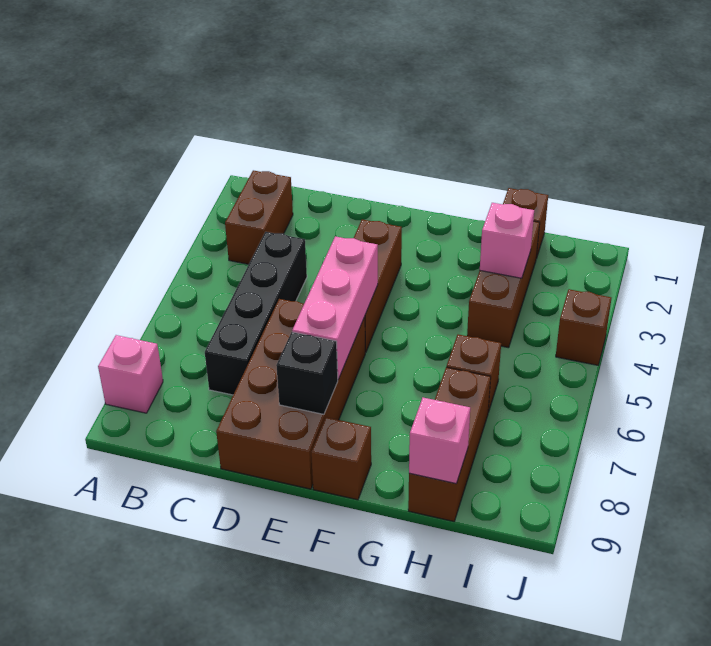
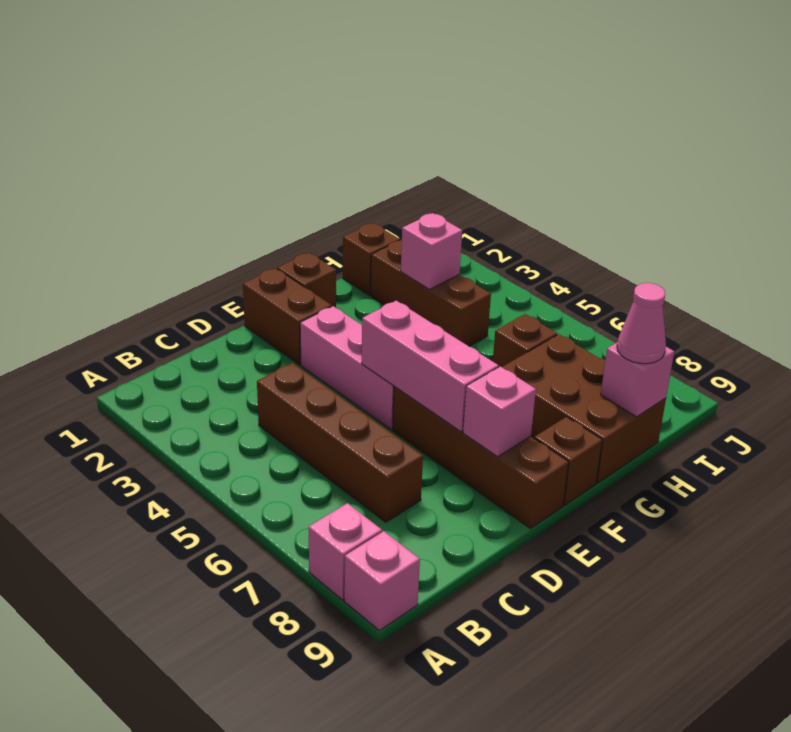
none -> pink 1x1 brick [344,531,420,631]
brown 1x2 brick [225,170,293,264] -> brown 1x2 brick moved to [243,268,332,365]
black 1x4 brick [205,232,307,395] -> brown 1x4 brick [257,363,423,522]
brown 2x4 brick [216,299,365,489] -> brown 1x4 brick [393,387,569,528]
brown 1x3 brick [354,220,402,352] -> pink 1x3 brick [300,306,394,430]
black 1x1 brick [276,332,338,414] -> pink 1x1 brick [463,366,536,457]
brown 1x3 brick [408,367,491,521] -> brown 2x3 brick [502,334,666,483]
none -> pink 1x1 cone [617,283,666,364]
brown 1x1 brick [556,289,611,365] -> brown 1x1 brick moved to [277,253,336,308]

________________________

WORK INSTRUCTIONS: Output the whole listing without change. Any picture is to be left out.

RESPONSE AREA:
none -> pink 1x1 brick [344,531,420,631]
brown 1x2 brick [225,170,293,264] -> brown 1x2 brick moved to [243,268,332,365]
black 1x4 brick [205,232,307,395] -> brown 1x4 brick [257,363,423,522]
brown 2x4 brick [216,299,365,489] -> brown 1x4 brick [393,387,569,528]
brown 1x3 brick [354,220,402,352] -> pink 1x3 brick [300,306,394,430]
black 1x1 brick [276,332,338,414] -> pink 1x1 brick [463,366,536,457]
brown 1x3 brick [408,367,491,521] -> brown 2x3 brick [502,334,666,483]
none -> pink 1x1 cone [617,283,666,364]
brown 1x1 brick [556,289,611,365] -> brown 1x1 brick moved to [277,253,336,308]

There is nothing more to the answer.